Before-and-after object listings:
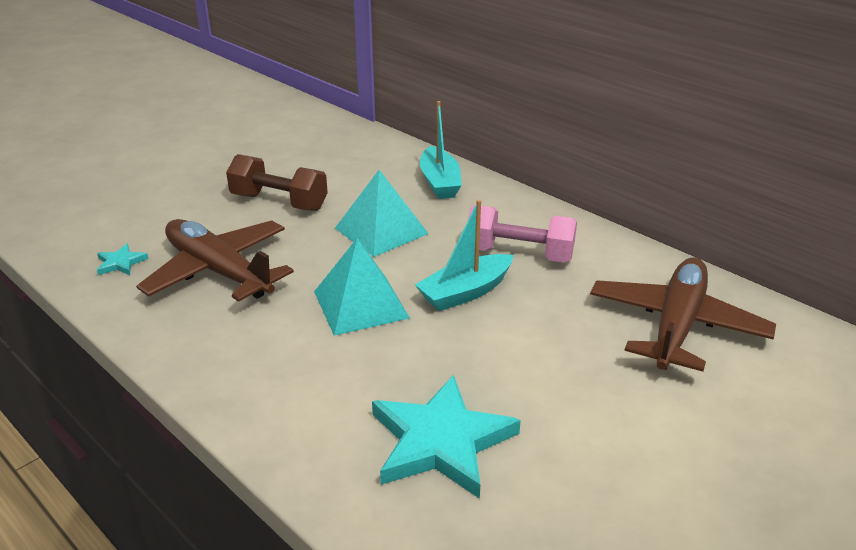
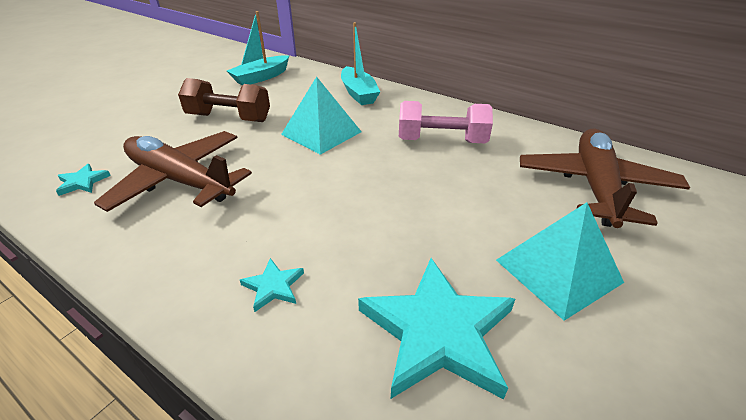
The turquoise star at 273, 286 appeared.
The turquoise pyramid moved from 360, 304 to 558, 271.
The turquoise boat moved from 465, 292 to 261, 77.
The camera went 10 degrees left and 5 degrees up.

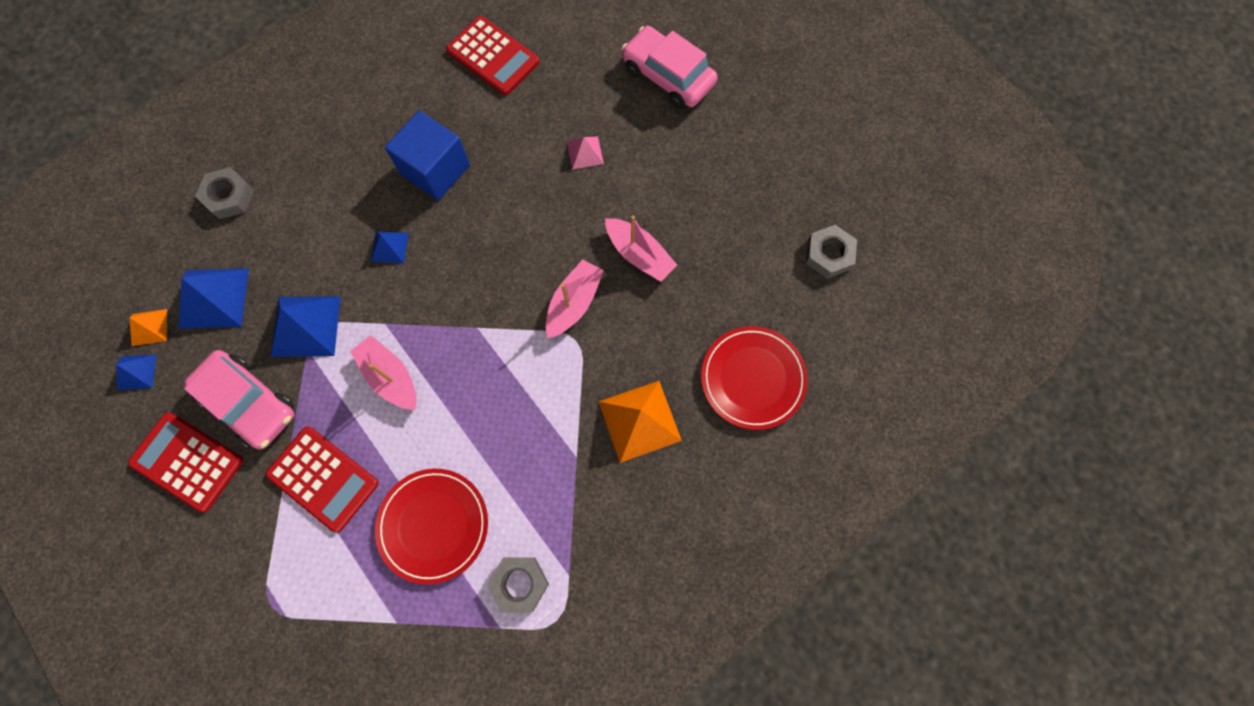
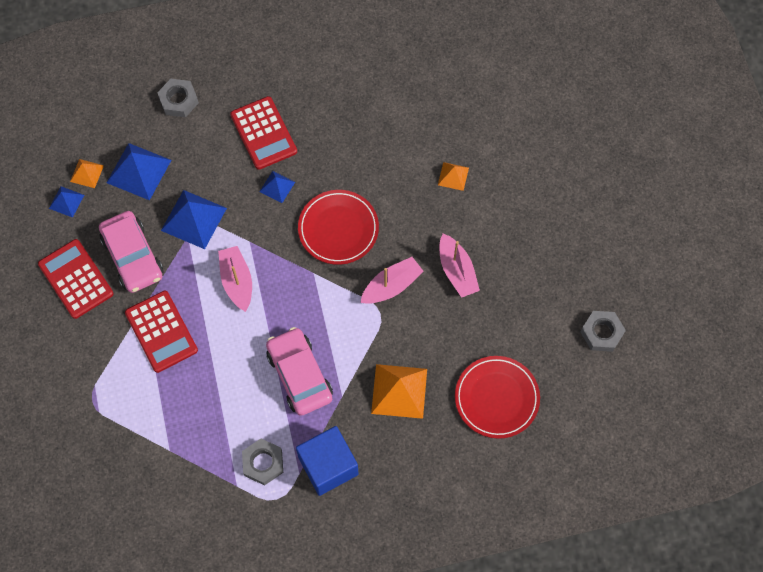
The red plate moved from 433, 525 to 338, 229.
The blue cube moved from 435, 170 to 328, 466.
The red calculator moved from 493, 56 to 263, 133.
The pink car moved from 668, 76 to 299, 375.
The pink pyramid at 585, 152 became the orange pyramid at 453, 176.
The camera went 25 degrees right and 5 degrees down.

Prompt:
Could you reproduce the records above exactly, leaving out the pictures?

Result below:
The turquoise star at 273, 286 appeared.
The turquoise pyramid moved from 360, 304 to 558, 271.
The turquoise boat moved from 465, 292 to 261, 77.
The camera went 10 degrees left and 5 degrees up.

The red plate moved from 433, 525 to 338, 229.
The blue cube moved from 435, 170 to 328, 466.
The red calculator moved from 493, 56 to 263, 133.
The pink car moved from 668, 76 to 299, 375.
The pink pyramid at 585, 152 became the orange pyramid at 453, 176.
The camera went 25 degrees right and 5 degrees down.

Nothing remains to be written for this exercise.